> _Problem requirements_
Make an exact copy of the data below, leaving out every picture.

> _Data provided_
━━━━━━

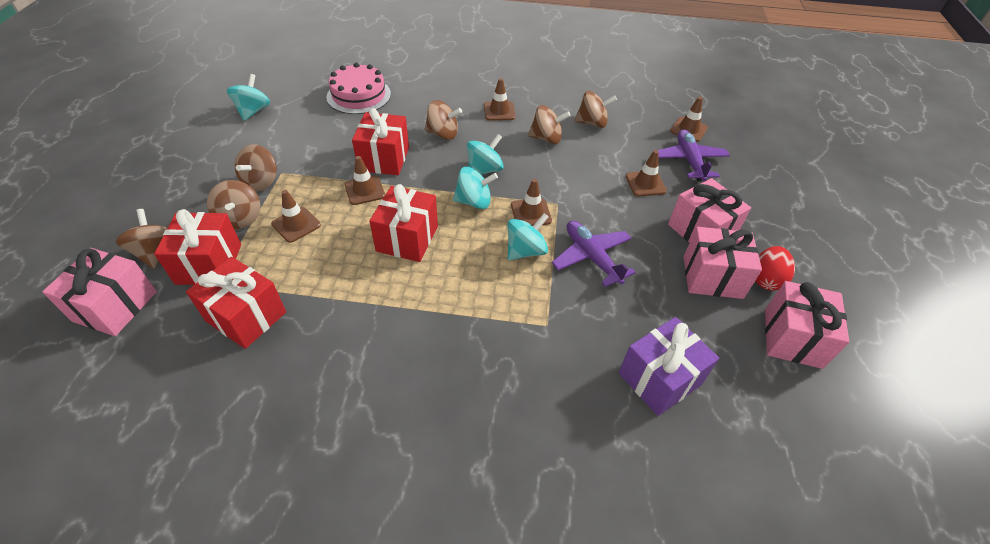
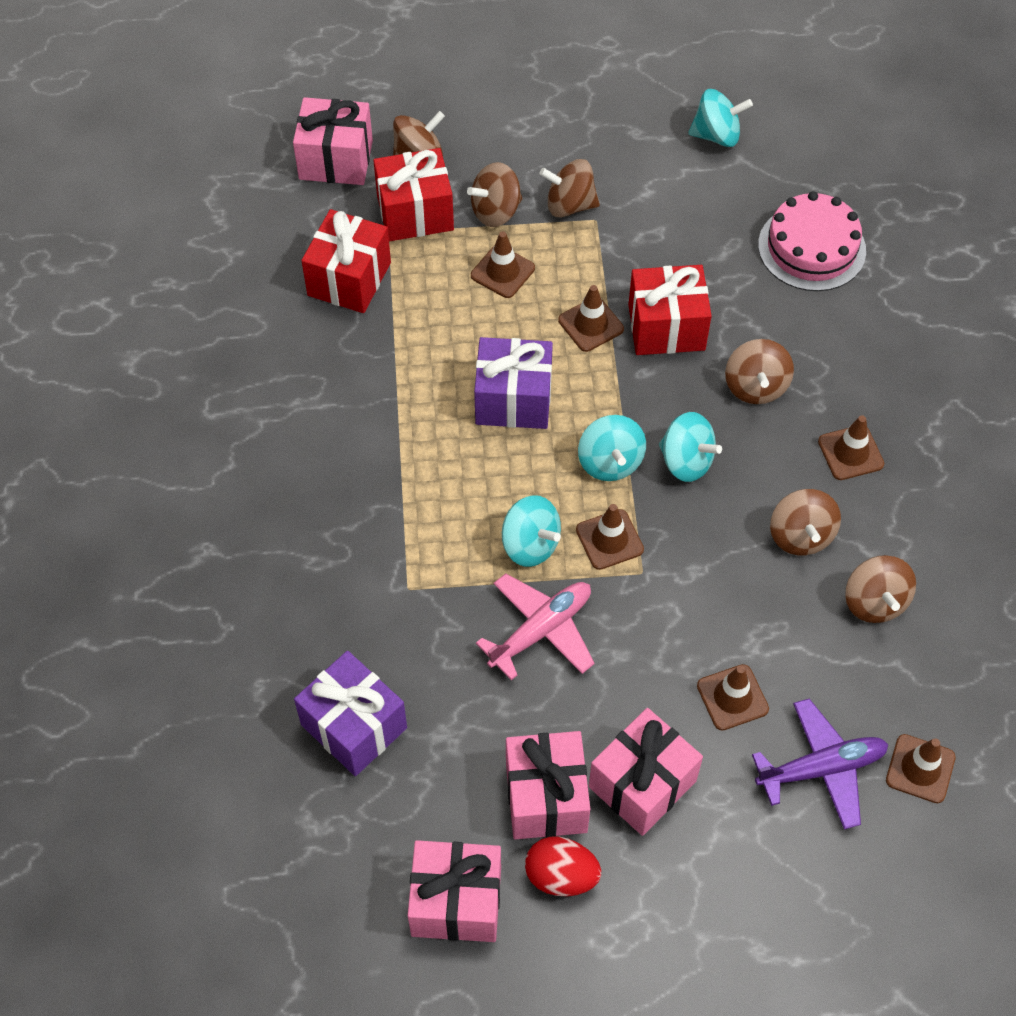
camera: 80 degrees right, 10 degrees up
(407, 238) = (513, 400): red gift -> purple gift
(591, 257) = (541, 630): purple plane -> pink plane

━━━━━━

> _Result of this task_
camera: 80 degrees right, 10 degrees up
(407, 238) = (513, 400): red gift -> purple gift
(591, 257) = (541, 630): purple plane -> pink plane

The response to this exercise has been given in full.